(Extracted entries Opens)
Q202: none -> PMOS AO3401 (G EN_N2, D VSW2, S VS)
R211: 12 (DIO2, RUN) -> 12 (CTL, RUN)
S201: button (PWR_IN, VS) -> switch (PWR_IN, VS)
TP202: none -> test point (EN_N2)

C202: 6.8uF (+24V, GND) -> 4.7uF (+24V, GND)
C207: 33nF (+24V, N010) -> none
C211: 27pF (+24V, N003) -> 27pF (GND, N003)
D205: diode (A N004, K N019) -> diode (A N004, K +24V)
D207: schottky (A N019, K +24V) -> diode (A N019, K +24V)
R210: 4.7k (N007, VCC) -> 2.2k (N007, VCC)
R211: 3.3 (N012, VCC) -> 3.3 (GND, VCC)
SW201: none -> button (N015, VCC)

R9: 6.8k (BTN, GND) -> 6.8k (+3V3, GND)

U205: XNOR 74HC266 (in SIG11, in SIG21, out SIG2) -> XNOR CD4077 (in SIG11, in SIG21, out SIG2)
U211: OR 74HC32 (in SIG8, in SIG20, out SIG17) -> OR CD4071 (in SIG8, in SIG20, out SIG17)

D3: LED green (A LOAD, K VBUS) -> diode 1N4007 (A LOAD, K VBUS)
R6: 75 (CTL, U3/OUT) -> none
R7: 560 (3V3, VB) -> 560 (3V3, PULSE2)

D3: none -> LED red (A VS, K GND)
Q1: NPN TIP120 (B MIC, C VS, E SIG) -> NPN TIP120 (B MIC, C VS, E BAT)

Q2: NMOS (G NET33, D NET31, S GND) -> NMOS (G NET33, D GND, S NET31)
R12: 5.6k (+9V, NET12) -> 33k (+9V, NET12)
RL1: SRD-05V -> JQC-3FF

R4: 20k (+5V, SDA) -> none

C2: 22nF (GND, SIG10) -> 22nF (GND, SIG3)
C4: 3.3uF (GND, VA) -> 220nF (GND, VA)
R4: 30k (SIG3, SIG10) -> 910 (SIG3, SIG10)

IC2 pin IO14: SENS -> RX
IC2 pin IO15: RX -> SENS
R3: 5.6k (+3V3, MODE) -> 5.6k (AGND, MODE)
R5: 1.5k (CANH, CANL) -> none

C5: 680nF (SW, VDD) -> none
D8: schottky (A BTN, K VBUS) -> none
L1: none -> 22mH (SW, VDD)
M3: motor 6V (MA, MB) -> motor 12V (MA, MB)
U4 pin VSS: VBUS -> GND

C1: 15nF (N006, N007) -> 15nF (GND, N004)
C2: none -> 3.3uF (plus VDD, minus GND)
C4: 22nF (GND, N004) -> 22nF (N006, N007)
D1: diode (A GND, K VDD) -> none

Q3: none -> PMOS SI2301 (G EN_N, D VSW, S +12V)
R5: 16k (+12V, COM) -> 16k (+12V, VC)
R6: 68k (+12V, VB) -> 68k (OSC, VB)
(Extracted entries Closes)
◆ Task requirements
Please make an exact copy of every record, leaving nothing out.

◆ Your solution
Q202: none -> PMOS AO3401 (G EN_N2, D VSW2, S VS)
R211: 12 (DIO2, RUN) -> 12 (CTL, RUN)
S201: button (PWR_IN, VS) -> switch (PWR_IN, VS)
TP202: none -> test point (EN_N2)

C202: 6.8uF (+24V, GND) -> 4.7uF (+24V, GND)
C207: 33nF (+24V, N010) -> none
C211: 27pF (+24V, N003) -> 27pF (GND, N003)
D205: diode (A N004, K N019) -> diode (A N004, K +24V)
D207: schottky (A N019, K +24V) -> diode (A N019, K +24V)
R210: 4.7k (N007, VCC) -> 2.2k (N007, VCC)
R211: 3.3 (N012, VCC) -> 3.3 (GND, VCC)
SW201: none -> button (N015, VCC)

R9: 6.8k (BTN, GND) -> 6.8k (+3V3, GND)

U205: XNOR 74HC266 (in SIG11, in SIG21, out SIG2) -> XNOR CD4077 (in SIG11, in SIG21, out SIG2)
U211: OR 74HC32 (in SIG8, in SIG20, out SIG17) -> OR CD4071 (in SIG8, in SIG20, out SIG17)

D3: LED green (A LOAD, K VBUS) -> diode 1N4007 (A LOAD, K VBUS)
R6: 75 (CTL, U3/OUT) -> none
R7: 560 (3V3, VB) -> 560 (3V3, PULSE2)

D3: none -> LED red (A VS, K GND)
Q1: NPN TIP120 (B MIC, C VS, E SIG) -> NPN TIP120 (B MIC, C VS, E BAT)

Q2: NMOS (G NET33, D NET31, S GND) -> NMOS (G NET33, D GND, S NET31)
R12: 5.6k (+9V, NET12) -> 33k (+9V, NET12)
RL1: SRD-05V -> JQC-3FF

R4: 20k (+5V, SDA) -> none

C2: 22nF (GND, SIG10) -> 22nF (GND, SIG3)
C4: 3.3uF (GND, VA) -> 220nF (GND, VA)
R4: 30k (SIG3, SIG10) -> 910 (SIG3, SIG10)

IC2 pin IO14: SENS -> RX
IC2 pin IO15: RX -> SENS
R3: 5.6k (+3V3, MODE) -> 5.6k (AGND, MODE)
R5: 1.5k (CANH, CANL) -> none

C5: 680nF (SW, VDD) -> none
D8: schottky (A BTN, K VBUS) -> none
L1: none -> 22mH (SW, VDD)
M3: motor 6V (MA, MB) -> motor 12V (MA, MB)
U4 pin VSS: VBUS -> GND

C1: 15nF (N006, N007) -> 15nF (GND, N004)
C2: none -> 3.3uF (plus VDD, minus GND)
C4: 22nF (GND, N004) -> 22nF (N006, N007)
D1: diode (A GND, K VDD) -> none

Q3: none -> PMOS SI2301 (G EN_N, D VSW, S +12V)
R5: 16k (+12V, COM) -> 16k (+12V, VC)
R6: 68k (+12V, VB) -> 68k (OSC, VB)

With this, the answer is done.